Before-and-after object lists
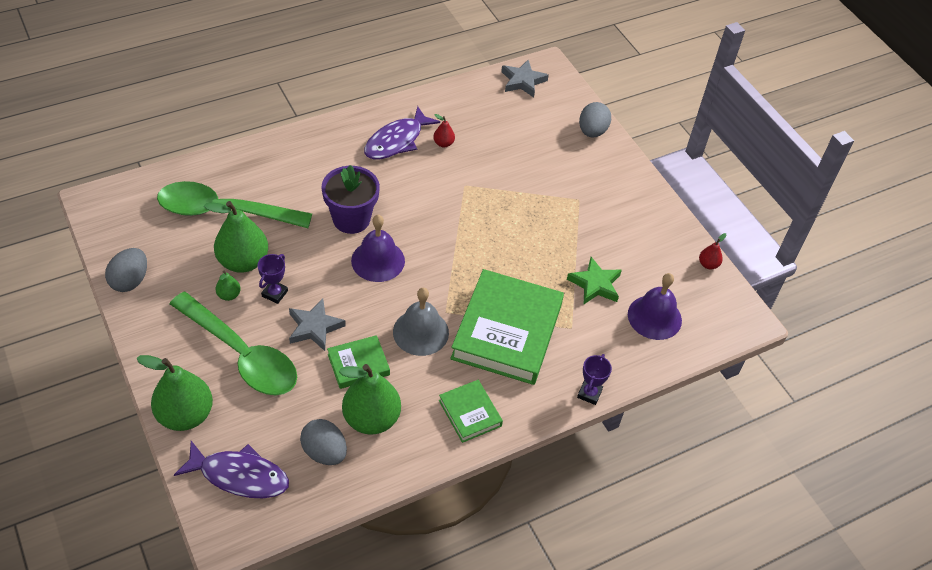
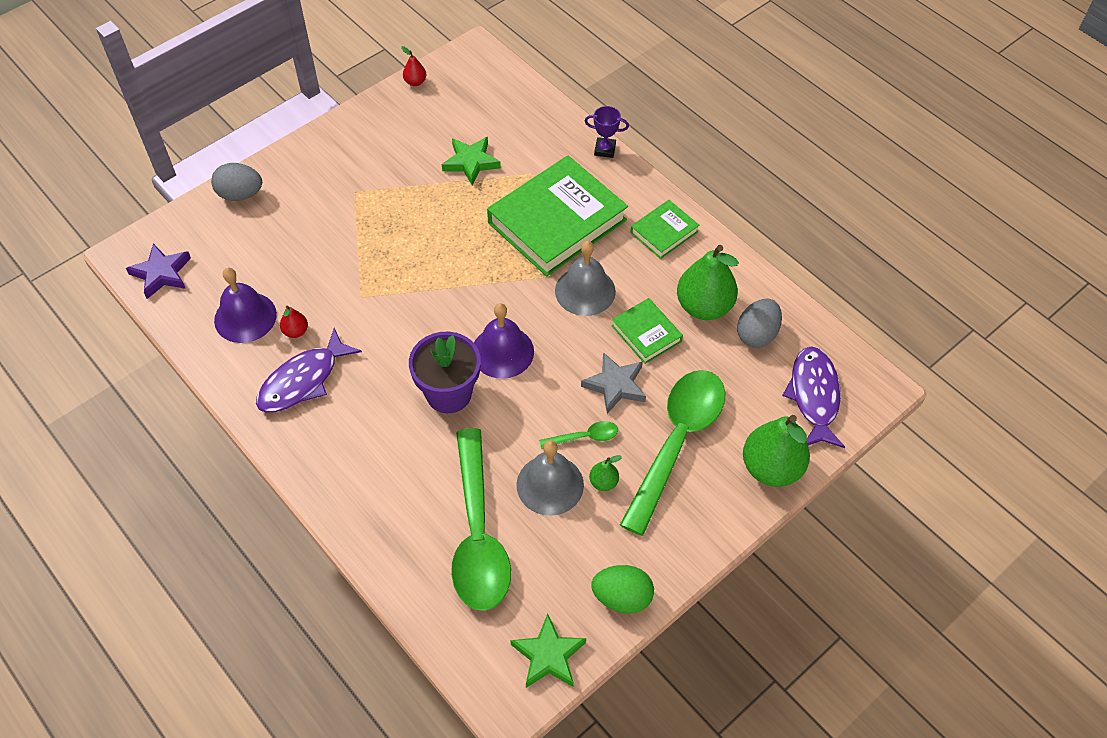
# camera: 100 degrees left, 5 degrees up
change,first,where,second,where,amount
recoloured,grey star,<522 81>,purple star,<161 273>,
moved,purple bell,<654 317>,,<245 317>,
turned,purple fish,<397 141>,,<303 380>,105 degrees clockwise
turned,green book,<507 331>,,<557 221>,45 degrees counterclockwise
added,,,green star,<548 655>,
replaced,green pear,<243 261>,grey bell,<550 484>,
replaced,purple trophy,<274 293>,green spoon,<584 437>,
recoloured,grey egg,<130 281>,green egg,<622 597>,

* **Assigned task**: For the string "replaced", return every line of the data where it appears.

* **Answer space**:
replaced,green pear,<243 261>,grey bell,<550 484>,
replaced,purple trophy,<274 293>,green spoon,<584 437>,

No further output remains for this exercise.